• **Activity**: Pictures should be excluded; otherwise, copy every entry exactly.
--- Source material Enclosed Below ---
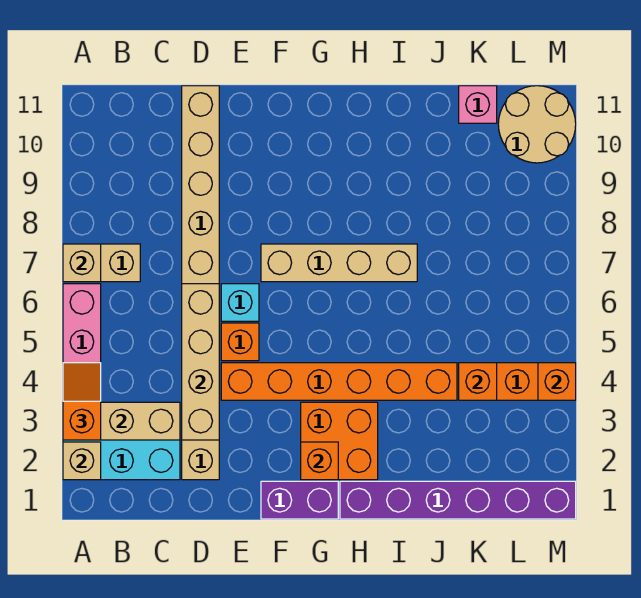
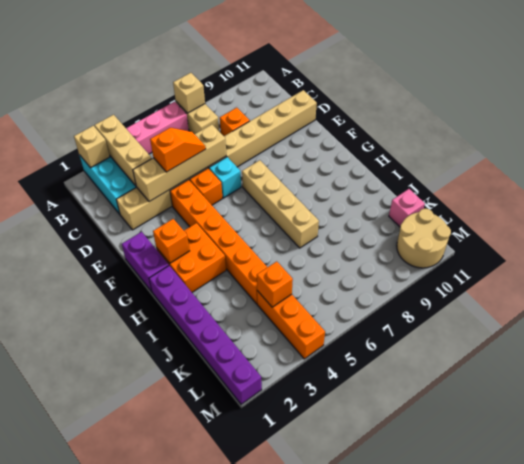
orange slope A3:A4 level 3 top 3 -> orange slope D4:D5 level 3 top 4
orange brick M4 level 2 -> orange brick C8 level 1

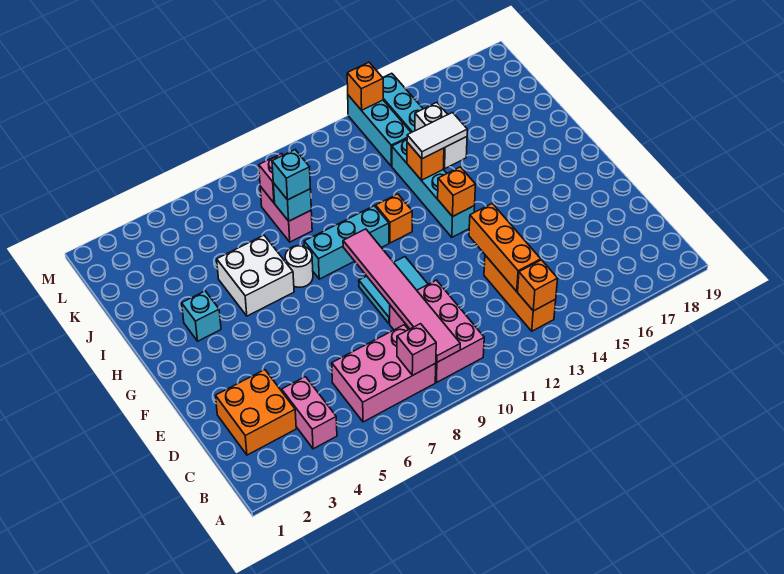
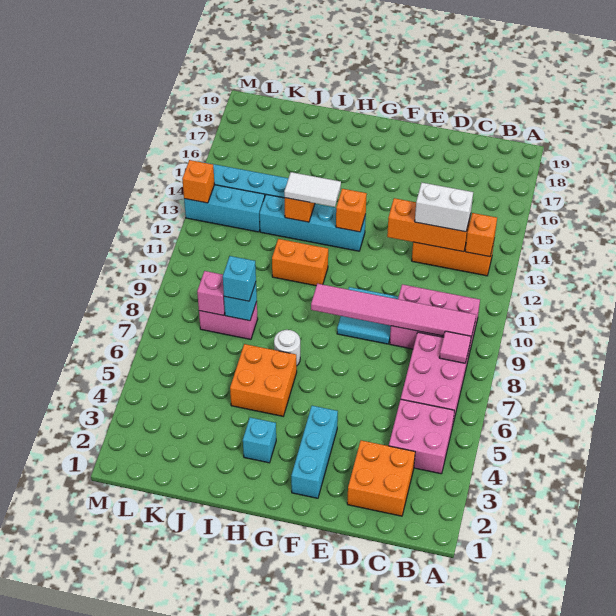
pink brick B4:C4 level 1 -> pink brick B4:C5 level 1
pink brick B8 level 2 -> pink tile B8 level 2
white brick H5:I6 level 1 -> orange brick H5:I6 level 1
cyan brick H8:H10 level 1 -> cyan brick F2:F4 level 1
orange brick H11 level 1 -> orange brick H11:I11 level 1
white tile I13:I14 level 3 -> white tile H13:I13 level 3
white brick I14:J14 level 2 -> white brick C13:D13 level 3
--- End of Enclosed Source material ---
• **Exercise response**:
orange slope A3:A4 level 3 top 3 -> orange slope D4:D5 level 3 top 4
orange brick M4 level 2 -> orange brick C8 level 1

pink brick B4:C4 level 1 -> pink brick B4:C5 level 1
pink brick B8 level 2 -> pink tile B8 level 2
white brick H5:I6 level 1 -> orange brick H5:I6 level 1
cyan brick H8:H10 level 1 -> cyan brick F2:F4 level 1
orange brick H11 level 1 -> orange brick H11:I11 level 1
white tile I13:I14 level 3 -> white tile H13:I13 level 3
white brick I14:J14 level 2 -> white brick C13:D13 level 3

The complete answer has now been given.